Given entries:

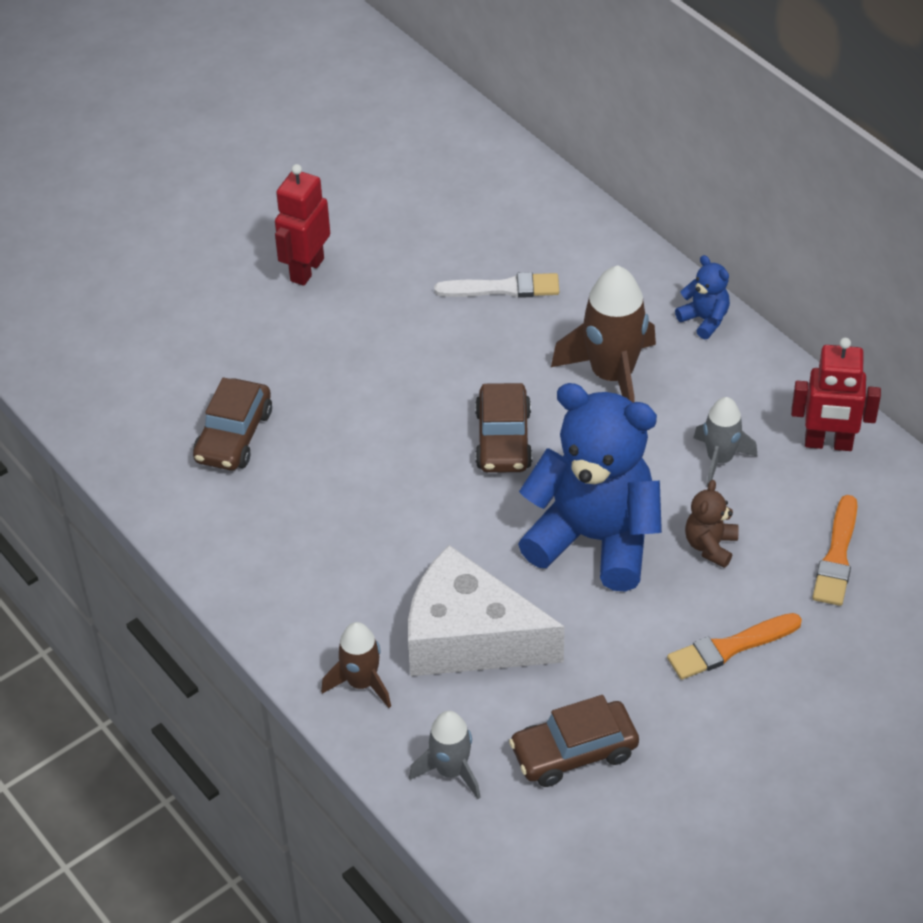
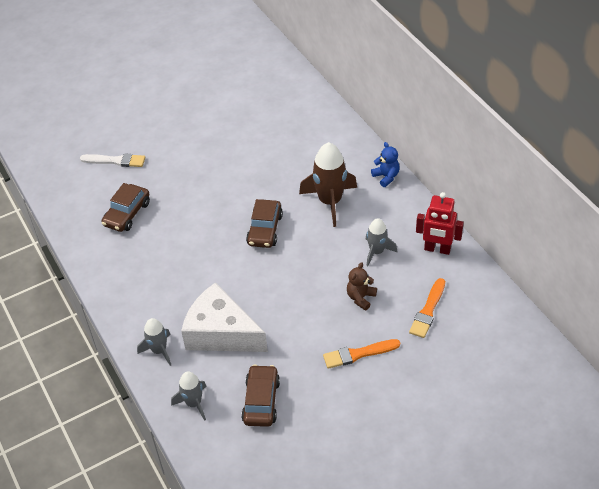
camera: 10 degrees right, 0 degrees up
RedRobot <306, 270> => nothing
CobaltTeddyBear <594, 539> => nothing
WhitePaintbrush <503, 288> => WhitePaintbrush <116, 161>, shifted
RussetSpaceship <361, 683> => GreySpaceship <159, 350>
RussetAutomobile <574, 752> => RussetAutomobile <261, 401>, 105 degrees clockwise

Work to be completed: Report how many lines of the entries include the word "degrees", and let the number stand alone.

Response area: 2